### GIVEN DATA
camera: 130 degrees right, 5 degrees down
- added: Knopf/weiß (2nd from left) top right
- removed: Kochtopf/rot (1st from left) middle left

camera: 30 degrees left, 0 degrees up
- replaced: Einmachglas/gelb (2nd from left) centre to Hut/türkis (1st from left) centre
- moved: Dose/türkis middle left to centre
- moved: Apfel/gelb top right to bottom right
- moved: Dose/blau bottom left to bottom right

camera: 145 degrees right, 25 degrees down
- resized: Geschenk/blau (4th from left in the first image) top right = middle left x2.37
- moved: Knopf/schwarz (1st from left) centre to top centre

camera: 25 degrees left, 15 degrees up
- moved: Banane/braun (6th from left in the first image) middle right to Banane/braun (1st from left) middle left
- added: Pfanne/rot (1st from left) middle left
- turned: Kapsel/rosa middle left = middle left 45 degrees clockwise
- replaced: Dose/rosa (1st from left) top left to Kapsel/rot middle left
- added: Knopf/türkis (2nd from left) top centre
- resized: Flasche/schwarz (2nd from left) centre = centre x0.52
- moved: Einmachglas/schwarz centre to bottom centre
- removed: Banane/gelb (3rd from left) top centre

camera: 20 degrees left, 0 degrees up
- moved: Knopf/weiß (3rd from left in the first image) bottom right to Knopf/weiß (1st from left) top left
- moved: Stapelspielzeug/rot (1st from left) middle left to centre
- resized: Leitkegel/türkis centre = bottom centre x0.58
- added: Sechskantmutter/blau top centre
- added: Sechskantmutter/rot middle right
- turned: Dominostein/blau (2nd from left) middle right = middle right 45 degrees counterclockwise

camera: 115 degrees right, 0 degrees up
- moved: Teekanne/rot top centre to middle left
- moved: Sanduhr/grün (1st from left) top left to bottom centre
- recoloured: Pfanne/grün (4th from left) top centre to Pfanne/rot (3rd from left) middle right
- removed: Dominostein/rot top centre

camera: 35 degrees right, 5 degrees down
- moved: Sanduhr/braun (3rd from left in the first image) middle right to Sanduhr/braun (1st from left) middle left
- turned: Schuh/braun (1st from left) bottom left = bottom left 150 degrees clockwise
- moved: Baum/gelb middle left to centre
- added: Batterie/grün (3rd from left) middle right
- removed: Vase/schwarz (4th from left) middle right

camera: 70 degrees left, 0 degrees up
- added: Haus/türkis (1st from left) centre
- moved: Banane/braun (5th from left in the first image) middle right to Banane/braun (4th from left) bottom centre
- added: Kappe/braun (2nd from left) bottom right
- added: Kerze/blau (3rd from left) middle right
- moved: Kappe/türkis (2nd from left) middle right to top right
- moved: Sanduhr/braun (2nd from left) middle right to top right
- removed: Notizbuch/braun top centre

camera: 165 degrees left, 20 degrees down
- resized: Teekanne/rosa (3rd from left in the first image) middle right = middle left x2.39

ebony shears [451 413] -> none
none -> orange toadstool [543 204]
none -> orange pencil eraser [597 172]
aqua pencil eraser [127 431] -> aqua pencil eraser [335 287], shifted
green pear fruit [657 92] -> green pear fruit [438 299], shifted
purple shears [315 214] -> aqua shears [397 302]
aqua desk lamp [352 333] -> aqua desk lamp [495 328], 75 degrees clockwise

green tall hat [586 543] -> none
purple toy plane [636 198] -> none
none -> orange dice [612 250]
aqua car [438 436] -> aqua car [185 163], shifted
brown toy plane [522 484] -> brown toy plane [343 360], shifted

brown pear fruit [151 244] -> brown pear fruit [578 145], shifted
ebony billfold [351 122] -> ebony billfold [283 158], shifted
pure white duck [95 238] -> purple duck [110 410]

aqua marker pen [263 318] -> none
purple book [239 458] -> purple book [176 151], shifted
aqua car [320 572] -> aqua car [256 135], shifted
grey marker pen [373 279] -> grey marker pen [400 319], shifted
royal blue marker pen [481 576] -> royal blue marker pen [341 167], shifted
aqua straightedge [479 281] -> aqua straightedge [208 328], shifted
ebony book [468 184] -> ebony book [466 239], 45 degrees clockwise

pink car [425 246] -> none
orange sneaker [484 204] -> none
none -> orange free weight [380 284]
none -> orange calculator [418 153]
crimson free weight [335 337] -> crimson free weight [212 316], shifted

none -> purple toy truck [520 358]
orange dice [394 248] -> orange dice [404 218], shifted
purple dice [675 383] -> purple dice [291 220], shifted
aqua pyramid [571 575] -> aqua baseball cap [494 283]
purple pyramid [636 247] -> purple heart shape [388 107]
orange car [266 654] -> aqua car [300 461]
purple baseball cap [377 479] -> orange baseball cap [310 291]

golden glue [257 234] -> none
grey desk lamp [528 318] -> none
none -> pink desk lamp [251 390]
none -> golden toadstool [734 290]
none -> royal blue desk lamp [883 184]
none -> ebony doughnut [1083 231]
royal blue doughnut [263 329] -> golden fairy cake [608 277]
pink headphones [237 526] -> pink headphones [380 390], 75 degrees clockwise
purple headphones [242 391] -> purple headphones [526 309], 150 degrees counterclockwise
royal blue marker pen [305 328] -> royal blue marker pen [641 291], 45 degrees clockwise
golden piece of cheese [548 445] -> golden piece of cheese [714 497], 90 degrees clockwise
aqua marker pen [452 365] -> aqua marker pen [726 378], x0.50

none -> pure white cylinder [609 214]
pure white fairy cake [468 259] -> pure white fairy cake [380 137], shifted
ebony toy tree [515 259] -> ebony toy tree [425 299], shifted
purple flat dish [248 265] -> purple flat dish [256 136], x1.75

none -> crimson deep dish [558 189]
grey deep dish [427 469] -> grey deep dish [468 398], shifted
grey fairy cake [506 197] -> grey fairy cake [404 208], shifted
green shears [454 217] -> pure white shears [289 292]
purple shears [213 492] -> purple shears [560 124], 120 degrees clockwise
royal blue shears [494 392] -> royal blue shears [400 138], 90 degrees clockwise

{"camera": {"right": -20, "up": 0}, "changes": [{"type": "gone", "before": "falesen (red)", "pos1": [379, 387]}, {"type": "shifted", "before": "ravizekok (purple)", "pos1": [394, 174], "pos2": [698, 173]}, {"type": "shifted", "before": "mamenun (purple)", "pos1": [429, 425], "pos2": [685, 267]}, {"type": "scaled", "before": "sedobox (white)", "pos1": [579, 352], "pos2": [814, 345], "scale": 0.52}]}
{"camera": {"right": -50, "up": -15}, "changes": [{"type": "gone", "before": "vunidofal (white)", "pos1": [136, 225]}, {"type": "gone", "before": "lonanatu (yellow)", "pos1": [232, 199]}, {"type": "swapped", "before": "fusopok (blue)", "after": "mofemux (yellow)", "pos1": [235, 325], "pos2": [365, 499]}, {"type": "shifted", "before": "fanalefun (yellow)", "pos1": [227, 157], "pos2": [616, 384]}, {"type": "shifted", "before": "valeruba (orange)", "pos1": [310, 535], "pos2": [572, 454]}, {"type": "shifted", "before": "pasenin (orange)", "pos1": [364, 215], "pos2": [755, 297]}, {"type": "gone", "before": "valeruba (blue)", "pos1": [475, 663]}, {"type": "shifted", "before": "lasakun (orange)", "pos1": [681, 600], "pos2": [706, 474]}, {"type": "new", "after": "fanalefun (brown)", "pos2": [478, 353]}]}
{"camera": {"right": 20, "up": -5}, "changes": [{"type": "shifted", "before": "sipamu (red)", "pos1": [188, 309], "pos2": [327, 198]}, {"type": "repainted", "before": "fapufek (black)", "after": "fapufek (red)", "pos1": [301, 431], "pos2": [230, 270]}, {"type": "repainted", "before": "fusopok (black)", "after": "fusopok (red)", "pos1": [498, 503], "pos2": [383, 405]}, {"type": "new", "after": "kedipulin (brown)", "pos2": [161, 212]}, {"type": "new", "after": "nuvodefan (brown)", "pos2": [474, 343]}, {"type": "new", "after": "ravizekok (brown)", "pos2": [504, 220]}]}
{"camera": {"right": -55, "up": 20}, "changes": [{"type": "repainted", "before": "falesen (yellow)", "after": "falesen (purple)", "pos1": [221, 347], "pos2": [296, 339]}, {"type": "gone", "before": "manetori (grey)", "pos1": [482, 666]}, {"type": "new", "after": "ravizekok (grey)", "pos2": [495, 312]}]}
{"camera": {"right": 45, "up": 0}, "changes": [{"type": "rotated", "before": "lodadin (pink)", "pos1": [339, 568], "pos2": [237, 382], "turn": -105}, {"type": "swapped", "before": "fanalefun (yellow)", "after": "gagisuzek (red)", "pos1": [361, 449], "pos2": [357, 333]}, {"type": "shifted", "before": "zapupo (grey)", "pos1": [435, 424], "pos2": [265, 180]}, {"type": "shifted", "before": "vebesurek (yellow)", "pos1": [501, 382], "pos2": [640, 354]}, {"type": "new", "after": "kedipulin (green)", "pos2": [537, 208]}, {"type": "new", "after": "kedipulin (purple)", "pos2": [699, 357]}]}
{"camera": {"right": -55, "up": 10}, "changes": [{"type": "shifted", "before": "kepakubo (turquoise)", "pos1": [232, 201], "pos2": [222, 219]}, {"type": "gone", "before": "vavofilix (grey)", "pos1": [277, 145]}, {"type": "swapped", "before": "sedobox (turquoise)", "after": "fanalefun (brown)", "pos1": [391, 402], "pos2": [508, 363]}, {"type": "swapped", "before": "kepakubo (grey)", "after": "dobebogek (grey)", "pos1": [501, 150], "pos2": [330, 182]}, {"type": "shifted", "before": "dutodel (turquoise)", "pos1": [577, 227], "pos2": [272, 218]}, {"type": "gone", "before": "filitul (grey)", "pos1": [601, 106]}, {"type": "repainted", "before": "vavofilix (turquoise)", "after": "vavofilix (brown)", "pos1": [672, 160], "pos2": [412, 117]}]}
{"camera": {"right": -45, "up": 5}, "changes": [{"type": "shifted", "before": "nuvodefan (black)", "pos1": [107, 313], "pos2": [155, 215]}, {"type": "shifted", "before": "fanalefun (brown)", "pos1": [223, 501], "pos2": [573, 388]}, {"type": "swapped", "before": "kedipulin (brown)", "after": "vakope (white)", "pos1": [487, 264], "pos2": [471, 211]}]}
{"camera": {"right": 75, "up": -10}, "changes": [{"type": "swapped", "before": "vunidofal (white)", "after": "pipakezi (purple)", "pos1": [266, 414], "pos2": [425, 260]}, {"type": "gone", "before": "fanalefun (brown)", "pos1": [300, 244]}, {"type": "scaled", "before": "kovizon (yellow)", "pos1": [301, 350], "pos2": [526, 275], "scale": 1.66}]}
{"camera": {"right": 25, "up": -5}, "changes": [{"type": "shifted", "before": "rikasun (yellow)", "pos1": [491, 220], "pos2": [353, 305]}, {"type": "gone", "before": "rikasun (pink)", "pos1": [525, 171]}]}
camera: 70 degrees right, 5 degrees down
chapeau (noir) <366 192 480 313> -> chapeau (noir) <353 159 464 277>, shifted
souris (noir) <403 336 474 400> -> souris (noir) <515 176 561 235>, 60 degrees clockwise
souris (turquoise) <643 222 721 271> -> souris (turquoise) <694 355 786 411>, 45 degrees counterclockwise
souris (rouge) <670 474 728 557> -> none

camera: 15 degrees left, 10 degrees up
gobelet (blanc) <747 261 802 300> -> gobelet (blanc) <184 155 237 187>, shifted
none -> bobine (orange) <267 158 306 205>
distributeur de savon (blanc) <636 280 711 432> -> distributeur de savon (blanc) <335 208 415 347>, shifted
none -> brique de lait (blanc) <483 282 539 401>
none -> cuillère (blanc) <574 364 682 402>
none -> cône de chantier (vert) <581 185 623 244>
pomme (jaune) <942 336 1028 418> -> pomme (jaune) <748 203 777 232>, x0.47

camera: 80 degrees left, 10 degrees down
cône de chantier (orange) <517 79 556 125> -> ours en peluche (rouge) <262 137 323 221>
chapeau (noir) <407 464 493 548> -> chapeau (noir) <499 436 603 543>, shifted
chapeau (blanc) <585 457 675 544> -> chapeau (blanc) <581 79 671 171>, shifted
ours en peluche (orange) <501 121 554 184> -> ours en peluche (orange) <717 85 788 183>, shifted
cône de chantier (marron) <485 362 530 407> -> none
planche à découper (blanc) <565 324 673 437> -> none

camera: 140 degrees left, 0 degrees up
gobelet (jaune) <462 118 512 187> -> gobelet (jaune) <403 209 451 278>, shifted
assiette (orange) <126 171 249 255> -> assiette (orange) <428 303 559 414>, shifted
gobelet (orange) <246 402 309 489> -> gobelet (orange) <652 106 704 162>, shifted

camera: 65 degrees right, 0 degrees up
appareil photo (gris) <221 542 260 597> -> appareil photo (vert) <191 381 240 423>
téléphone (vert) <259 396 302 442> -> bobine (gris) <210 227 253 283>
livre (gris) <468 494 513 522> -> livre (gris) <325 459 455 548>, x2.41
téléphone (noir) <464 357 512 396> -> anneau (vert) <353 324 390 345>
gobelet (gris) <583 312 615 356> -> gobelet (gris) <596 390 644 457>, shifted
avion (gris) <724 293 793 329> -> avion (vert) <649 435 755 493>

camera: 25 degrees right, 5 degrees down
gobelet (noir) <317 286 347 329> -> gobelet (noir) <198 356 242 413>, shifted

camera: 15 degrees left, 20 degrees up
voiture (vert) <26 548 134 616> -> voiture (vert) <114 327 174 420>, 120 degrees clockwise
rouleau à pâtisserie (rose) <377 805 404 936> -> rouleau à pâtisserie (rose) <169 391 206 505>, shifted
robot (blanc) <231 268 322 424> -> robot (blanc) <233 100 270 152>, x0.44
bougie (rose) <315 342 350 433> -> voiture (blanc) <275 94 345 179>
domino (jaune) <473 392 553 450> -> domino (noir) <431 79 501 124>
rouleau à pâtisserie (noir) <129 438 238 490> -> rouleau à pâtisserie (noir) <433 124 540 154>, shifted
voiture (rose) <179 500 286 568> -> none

### YOUR GOAL
Keep to the lines above, from the first one through the line where "- added: Knopf/weiß (2nd from left) top right" appears, and copy them exactly.

### REPLY TO THE EXERCISE
camera: 130 degrees right, 5 degrees down
- added: Knopf/weiß (2nd from left) top right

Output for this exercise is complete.